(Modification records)
● ● ● ● ● ● ●
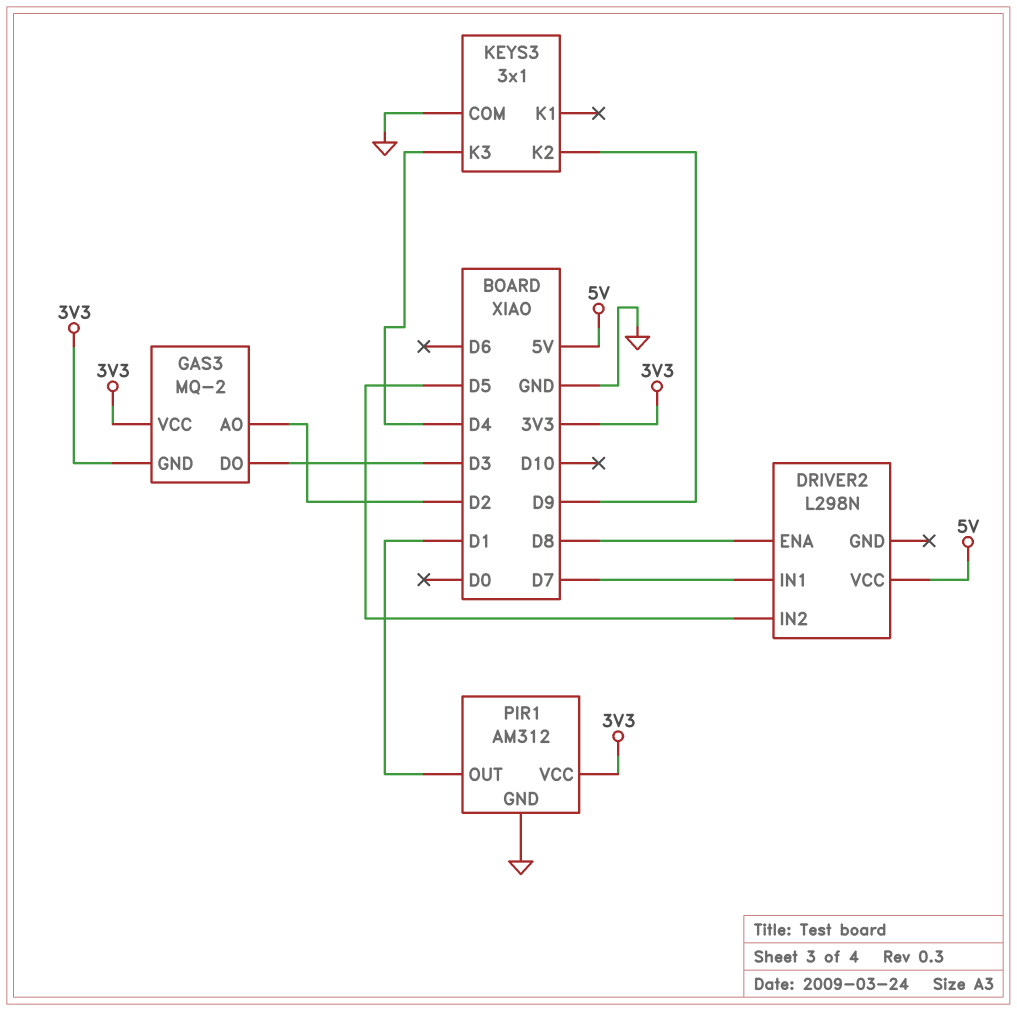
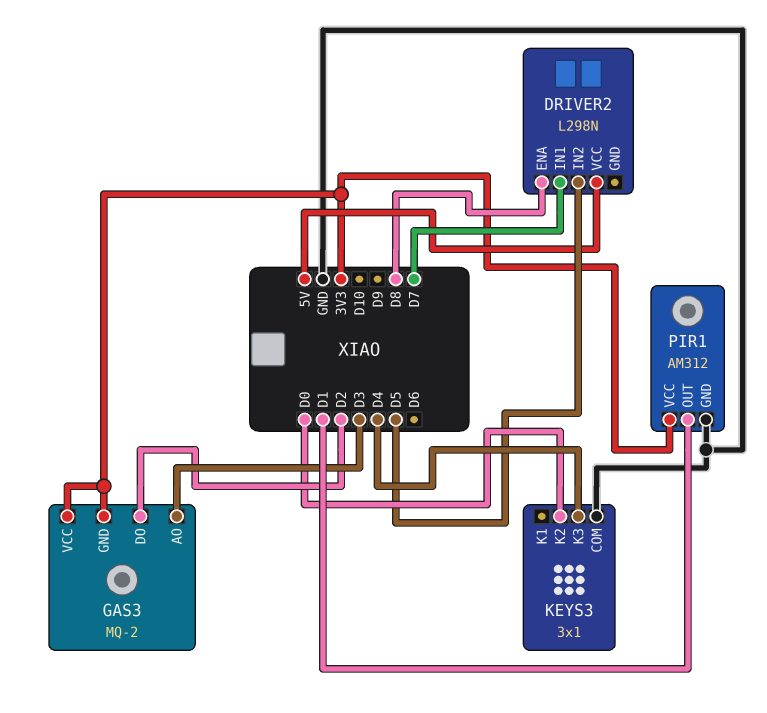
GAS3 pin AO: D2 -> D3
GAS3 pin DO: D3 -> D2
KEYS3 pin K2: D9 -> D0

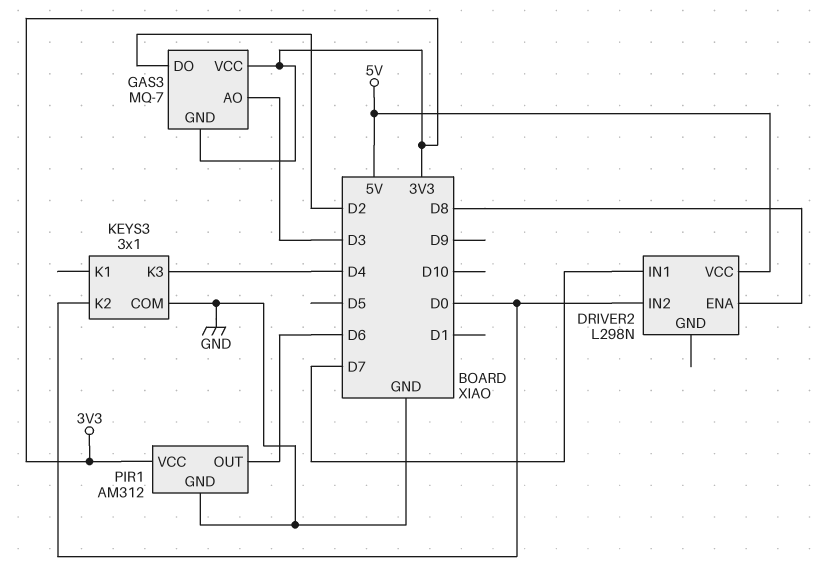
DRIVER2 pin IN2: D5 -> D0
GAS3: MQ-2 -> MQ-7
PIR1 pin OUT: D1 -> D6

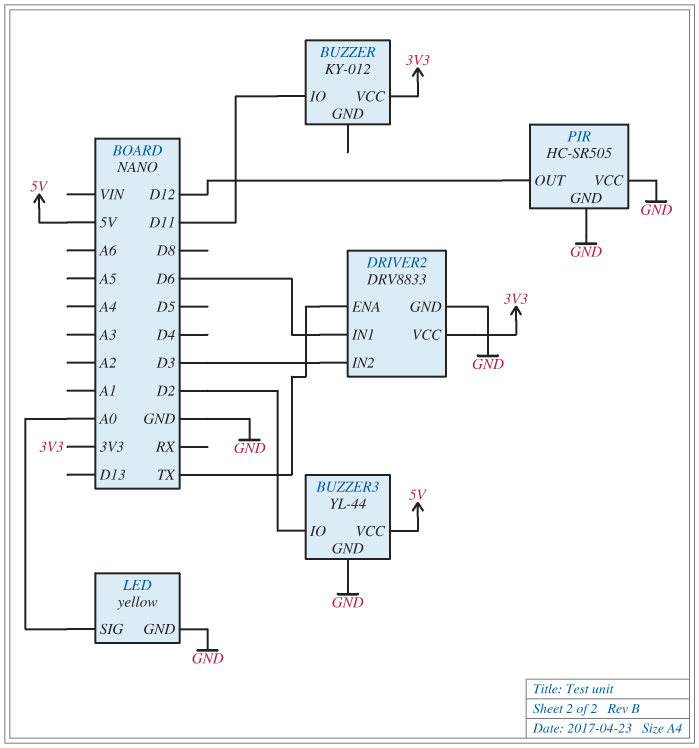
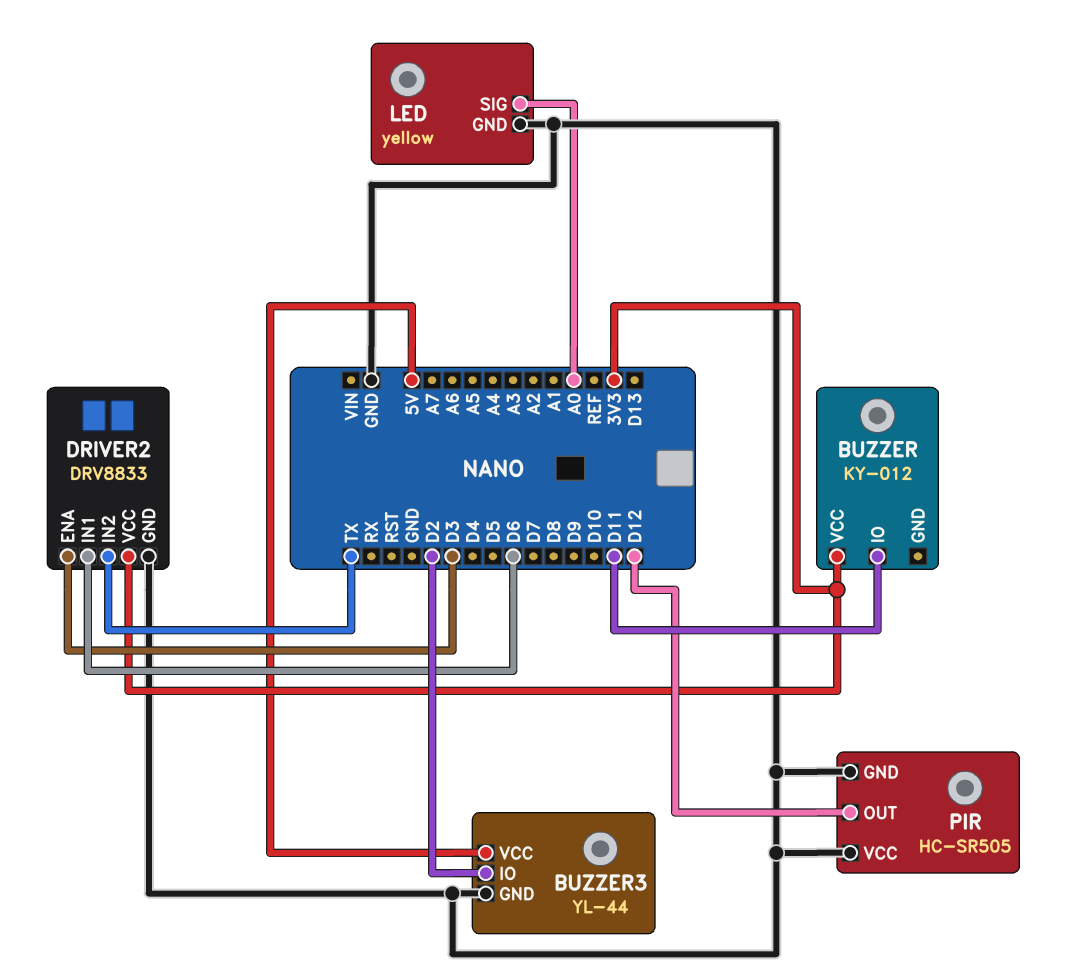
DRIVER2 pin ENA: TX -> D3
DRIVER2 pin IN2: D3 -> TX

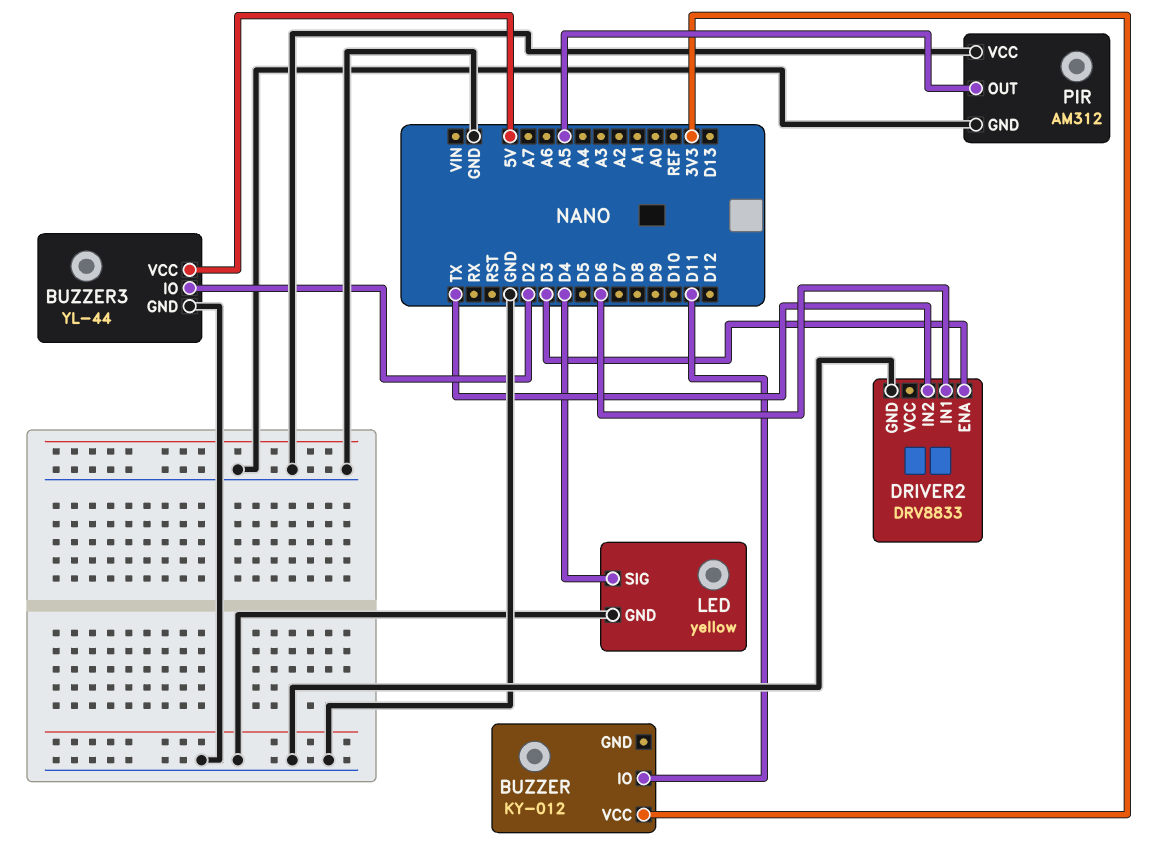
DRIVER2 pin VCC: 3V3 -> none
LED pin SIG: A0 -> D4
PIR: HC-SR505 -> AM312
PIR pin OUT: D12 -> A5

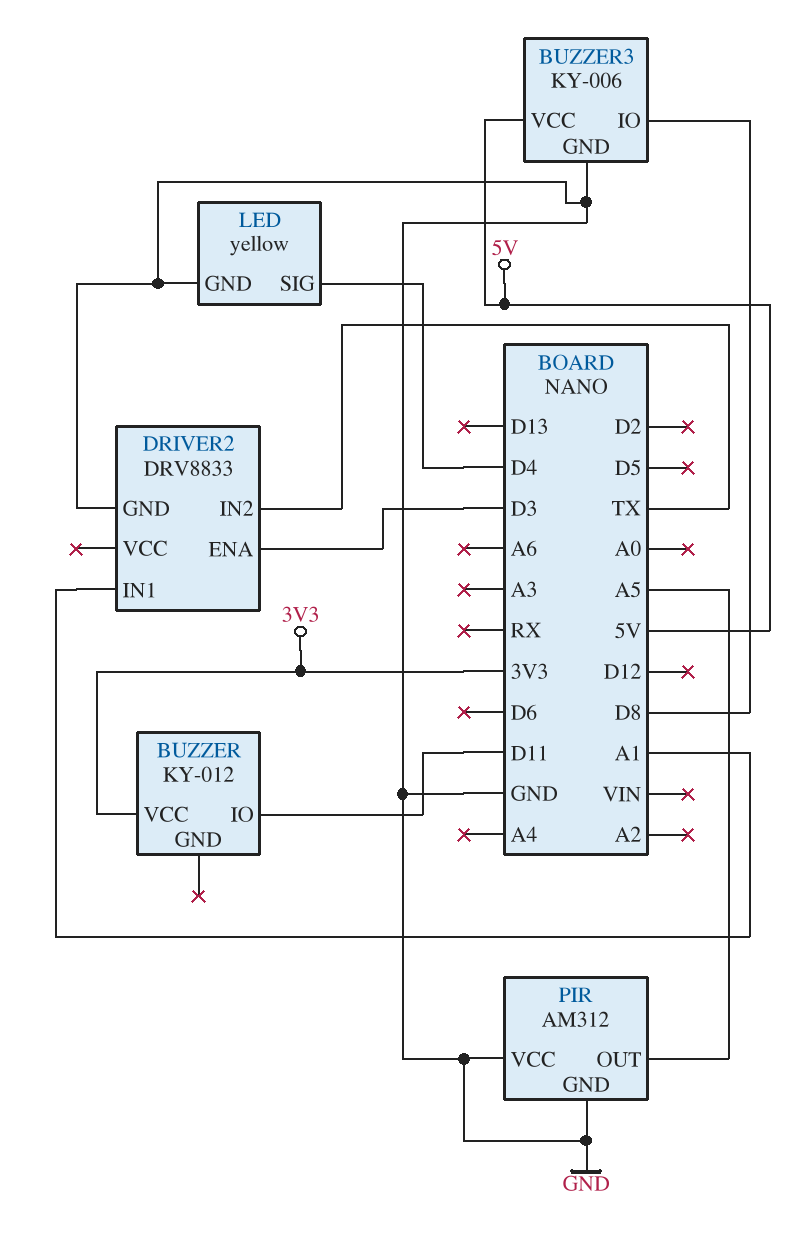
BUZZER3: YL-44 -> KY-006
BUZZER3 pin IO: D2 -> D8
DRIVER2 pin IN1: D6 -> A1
● ● ● ● ● ● ●
**TASK**
Please output the line that contains "BUZZER3: YL-44 -> KY-006" and every line after it in the entries above, exactly, and nothing more.

**ANSWER BELOW**
BUZZER3: YL-44 -> KY-006
BUZZER3 pin IO: D2 -> D8
DRIVER2 pin IN1: D6 -> A1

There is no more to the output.